Directions: Return each entry below word for word, leaving out any image.

Supplied records:
Segment Open

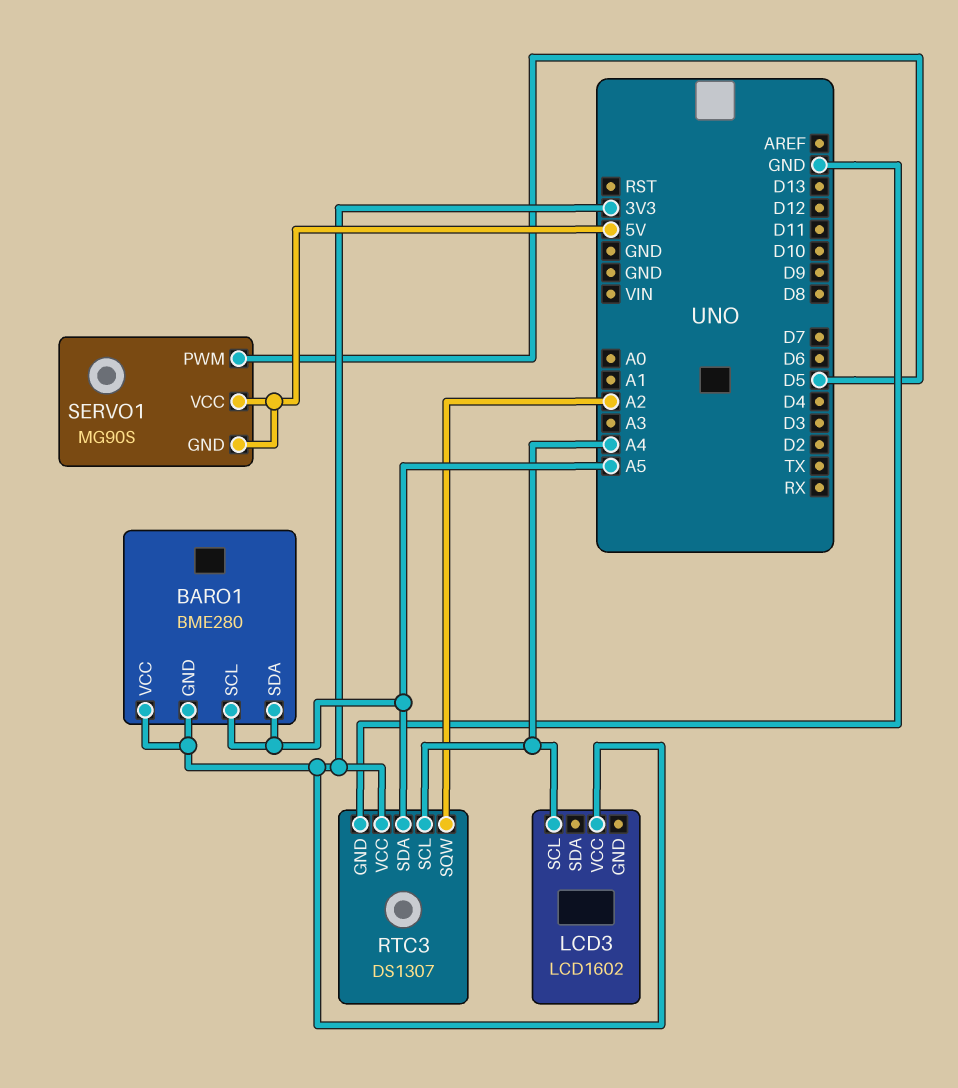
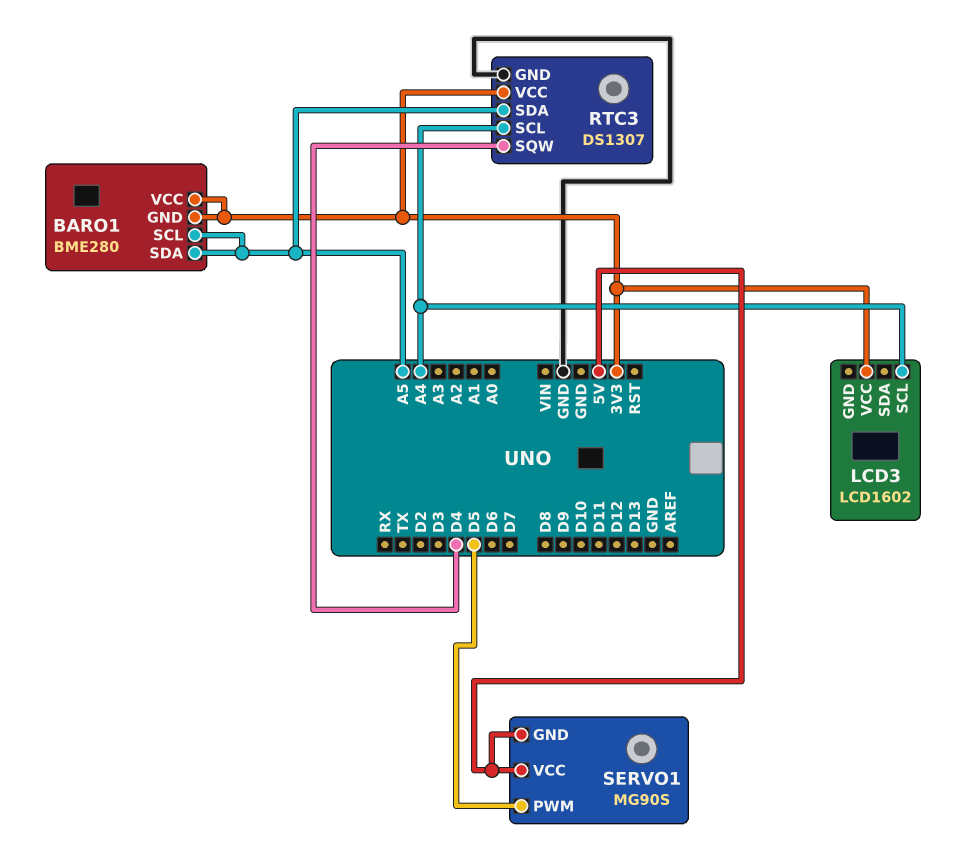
RTC3 pin SQW: A2 -> D4

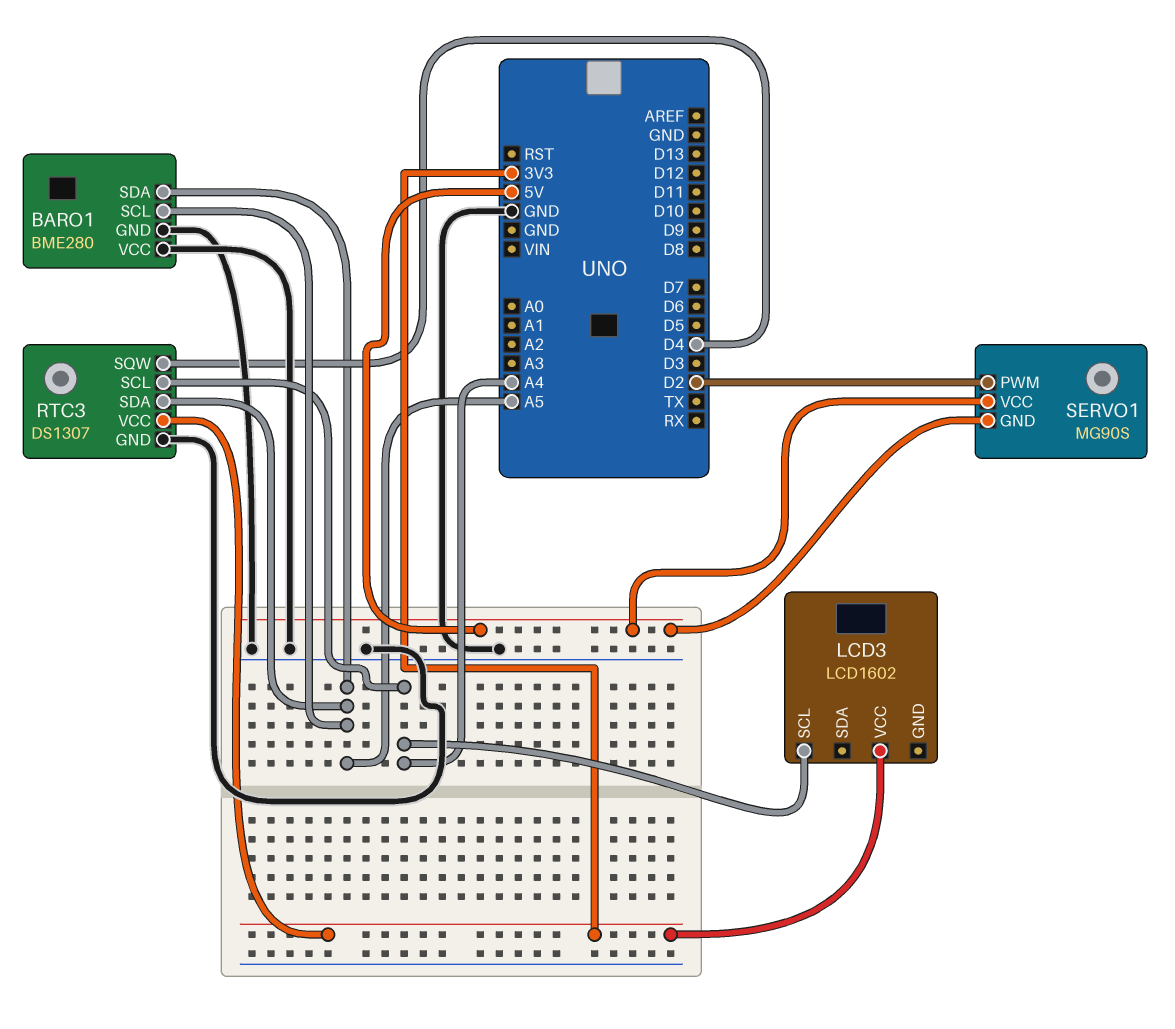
BARO1 pin GND: 3V3 -> GND
BARO1 pin VCC: 3V3 -> GND
SERVO1 pin PWM: D5 -> D2

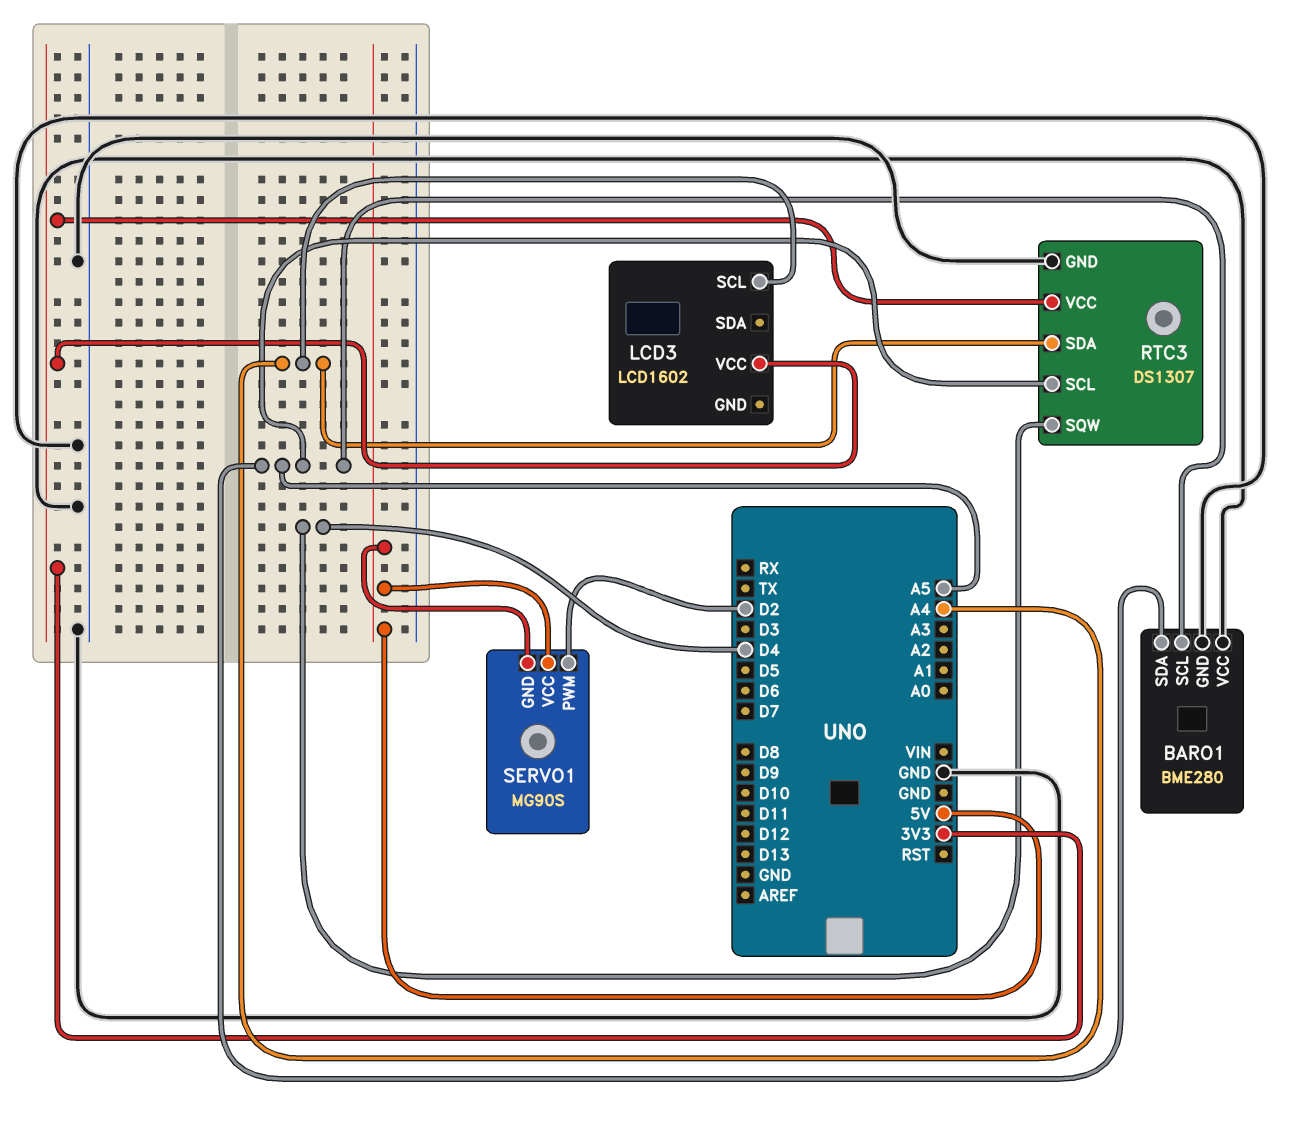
RTC3 pin SCL: A4 -> A5
RTC3 pin SDA: A5 -> A4

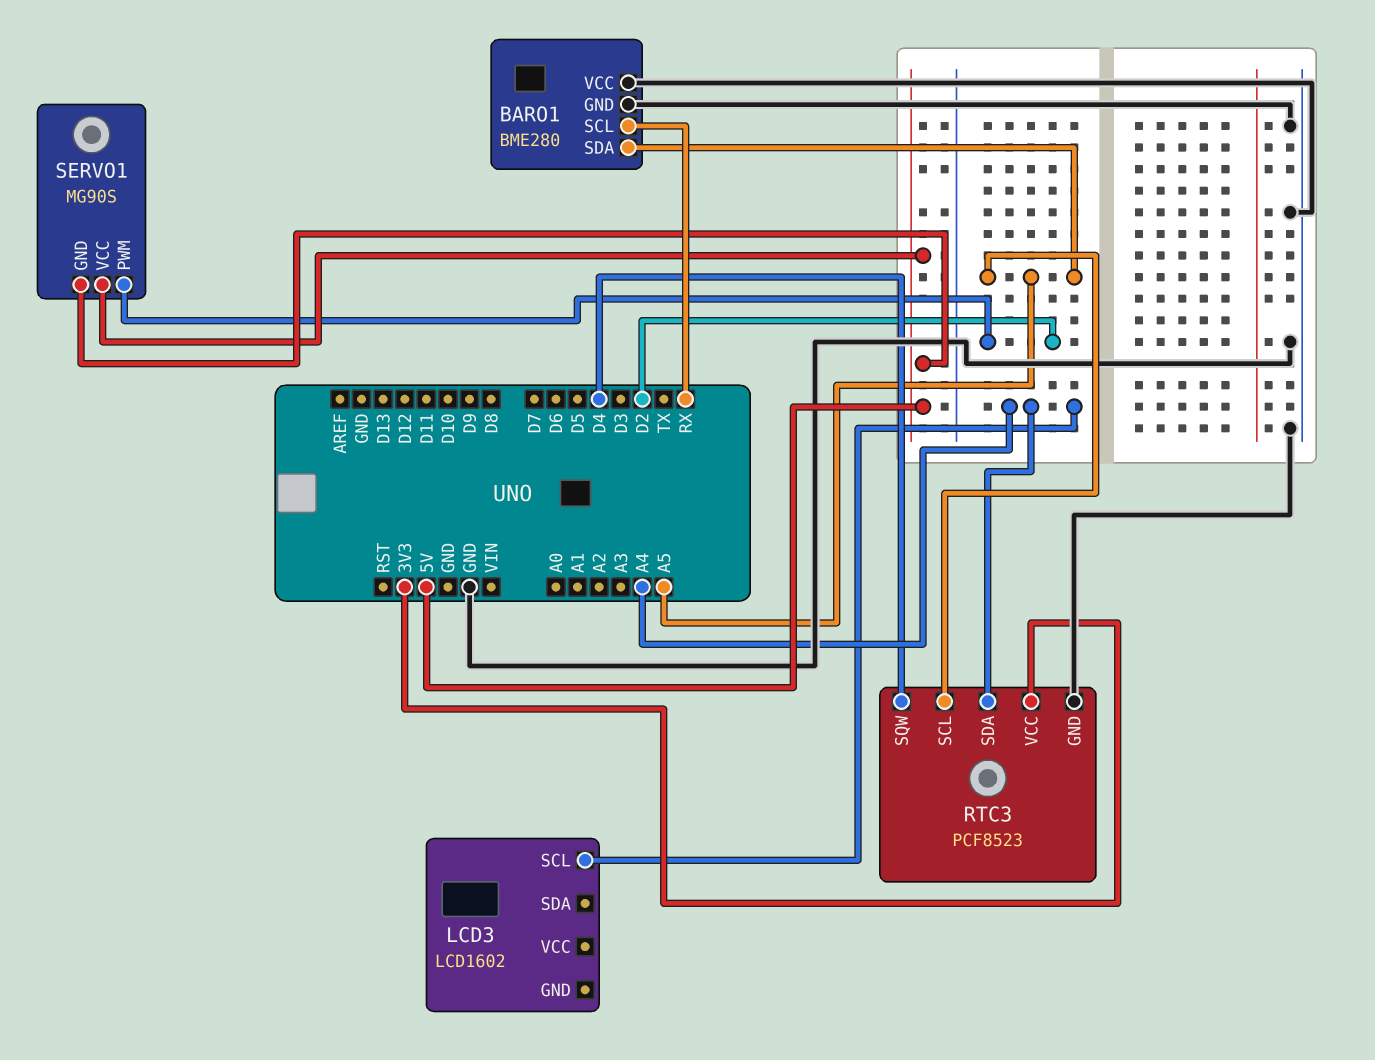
BARO1 pin SCL: A5 -> RX
LCD3 pin VCC: 3V3 -> none
RTC3: DS1307 -> PCF8523

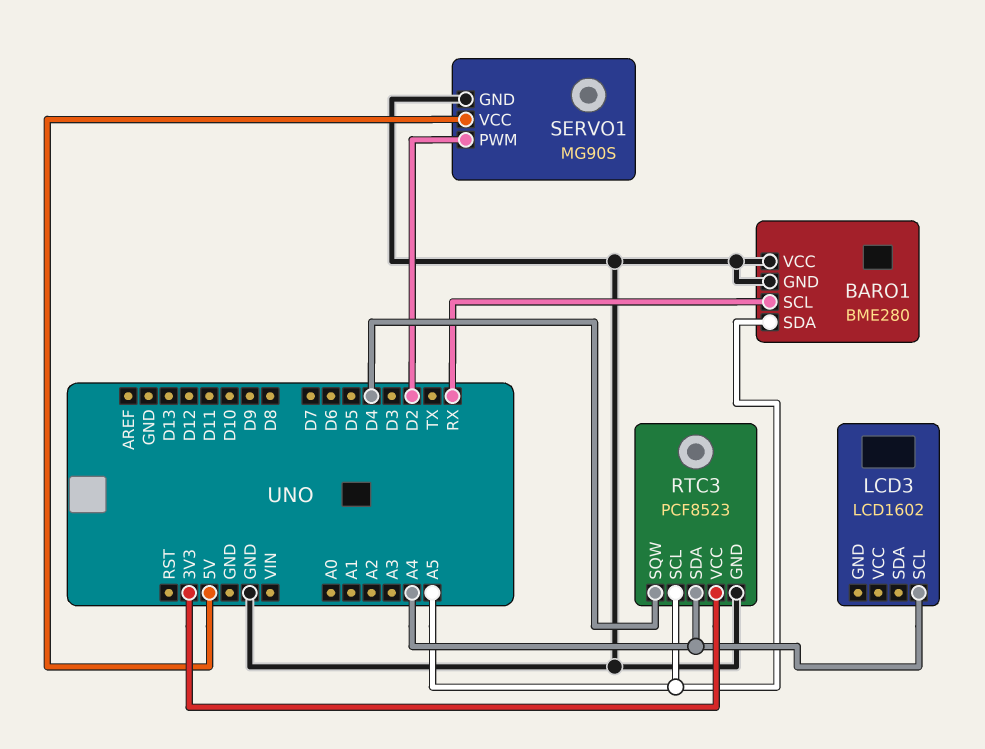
SERVO1 pin GND: 5V -> GND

Segment Closed

Solution for this task:
RTC3 pin SQW: A2 -> D4

BARO1 pin GND: 3V3 -> GND
BARO1 pin VCC: 3V3 -> GND
SERVO1 pin PWM: D5 -> D2

RTC3 pin SCL: A4 -> A5
RTC3 pin SDA: A5 -> A4

BARO1 pin SCL: A5 -> RX
LCD3 pin VCC: 3V3 -> none
RTC3: DS1307 -> PCF8523

SERVO1 pin GND: 5V -> GND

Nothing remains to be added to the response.